↓
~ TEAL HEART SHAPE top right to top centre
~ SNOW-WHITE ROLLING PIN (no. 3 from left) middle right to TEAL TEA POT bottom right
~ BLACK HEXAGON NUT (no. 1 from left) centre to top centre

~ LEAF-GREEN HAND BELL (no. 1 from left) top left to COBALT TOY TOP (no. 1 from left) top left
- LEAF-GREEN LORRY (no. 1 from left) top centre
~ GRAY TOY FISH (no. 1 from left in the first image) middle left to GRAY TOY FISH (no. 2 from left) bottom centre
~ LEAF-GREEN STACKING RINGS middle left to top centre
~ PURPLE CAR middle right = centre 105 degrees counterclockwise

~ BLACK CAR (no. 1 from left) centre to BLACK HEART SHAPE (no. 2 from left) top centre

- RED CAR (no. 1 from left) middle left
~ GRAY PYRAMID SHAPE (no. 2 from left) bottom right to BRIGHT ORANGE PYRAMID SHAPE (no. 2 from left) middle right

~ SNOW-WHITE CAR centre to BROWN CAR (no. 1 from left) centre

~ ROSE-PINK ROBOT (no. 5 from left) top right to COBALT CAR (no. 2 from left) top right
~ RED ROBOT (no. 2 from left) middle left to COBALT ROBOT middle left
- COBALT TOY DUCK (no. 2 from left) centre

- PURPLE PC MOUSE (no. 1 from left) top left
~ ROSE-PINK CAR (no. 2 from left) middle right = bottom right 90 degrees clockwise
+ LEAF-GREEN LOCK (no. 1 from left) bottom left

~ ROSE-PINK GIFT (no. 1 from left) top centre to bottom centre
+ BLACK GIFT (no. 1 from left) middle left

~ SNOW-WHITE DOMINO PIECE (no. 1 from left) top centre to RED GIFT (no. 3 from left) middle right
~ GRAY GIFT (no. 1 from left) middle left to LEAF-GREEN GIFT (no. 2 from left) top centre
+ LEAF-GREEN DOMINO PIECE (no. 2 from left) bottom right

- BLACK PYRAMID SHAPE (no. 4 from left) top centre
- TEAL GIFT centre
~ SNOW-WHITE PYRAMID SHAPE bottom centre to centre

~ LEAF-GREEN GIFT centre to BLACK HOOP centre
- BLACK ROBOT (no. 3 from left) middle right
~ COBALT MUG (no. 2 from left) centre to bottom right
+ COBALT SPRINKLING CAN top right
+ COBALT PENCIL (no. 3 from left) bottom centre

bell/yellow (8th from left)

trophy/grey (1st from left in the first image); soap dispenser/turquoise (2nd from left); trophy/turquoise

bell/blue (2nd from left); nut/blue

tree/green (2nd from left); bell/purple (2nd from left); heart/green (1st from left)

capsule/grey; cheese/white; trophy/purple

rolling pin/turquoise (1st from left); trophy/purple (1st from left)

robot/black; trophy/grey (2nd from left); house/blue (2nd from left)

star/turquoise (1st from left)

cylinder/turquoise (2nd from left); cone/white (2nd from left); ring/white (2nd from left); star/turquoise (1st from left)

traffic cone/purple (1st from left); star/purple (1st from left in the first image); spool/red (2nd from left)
↑
▸ About this task
Every line containing the string "image" in the entries should be counted; give the resulting number and nothing else.

▸ Answer to the problem
3